YOUR TASK -
A single figure is expected: how many lines of the data that follows contain the word "toothbrush".

SOURCE MATERIAL -
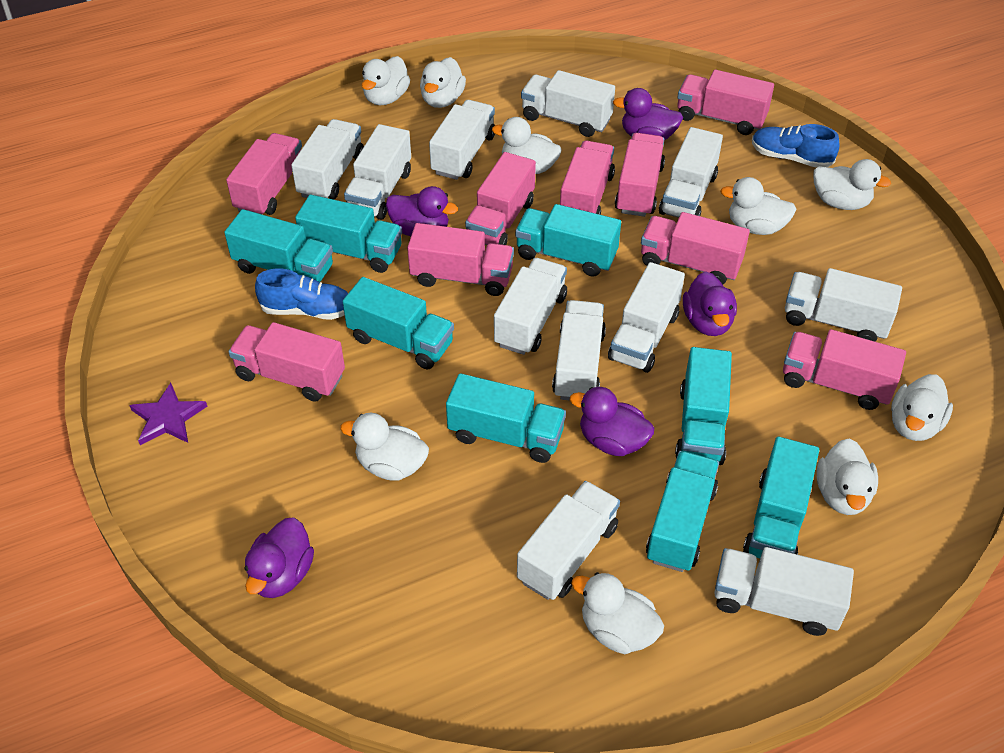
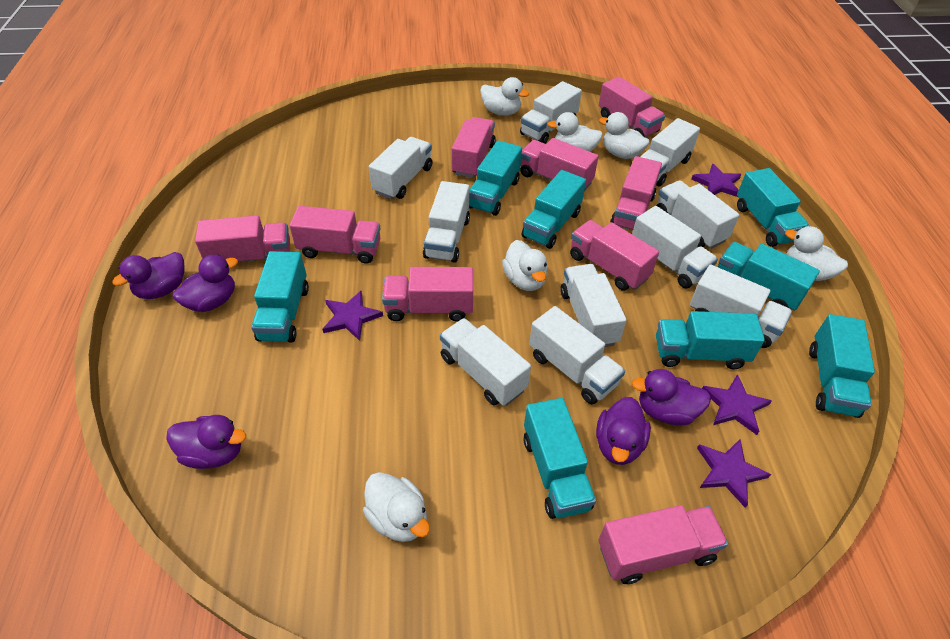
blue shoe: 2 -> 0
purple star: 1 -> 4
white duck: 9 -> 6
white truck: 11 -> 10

* * *

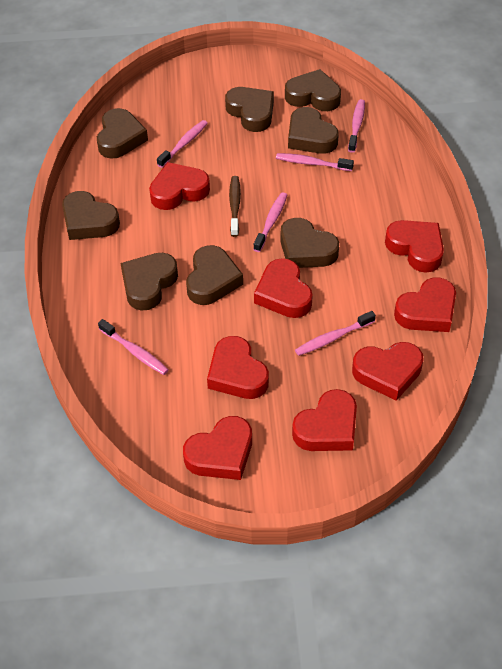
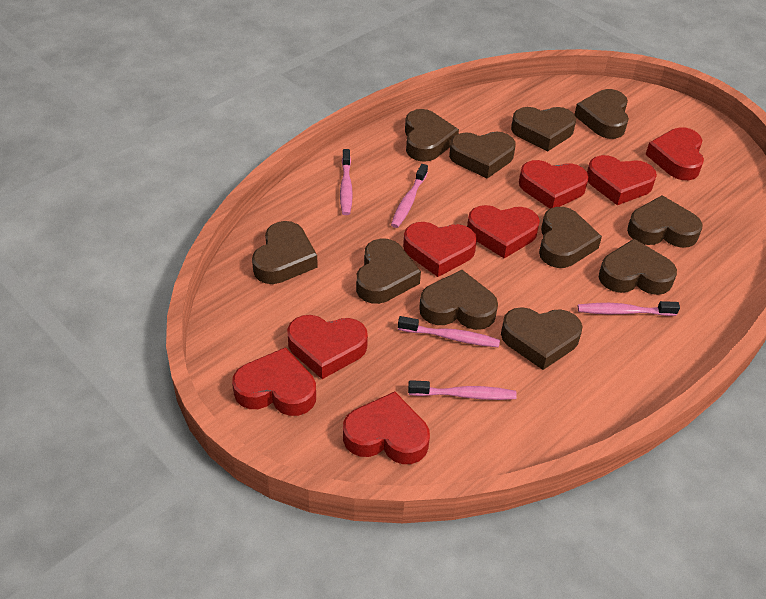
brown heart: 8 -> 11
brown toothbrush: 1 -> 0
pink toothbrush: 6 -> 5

WORKED SOLUTION -
2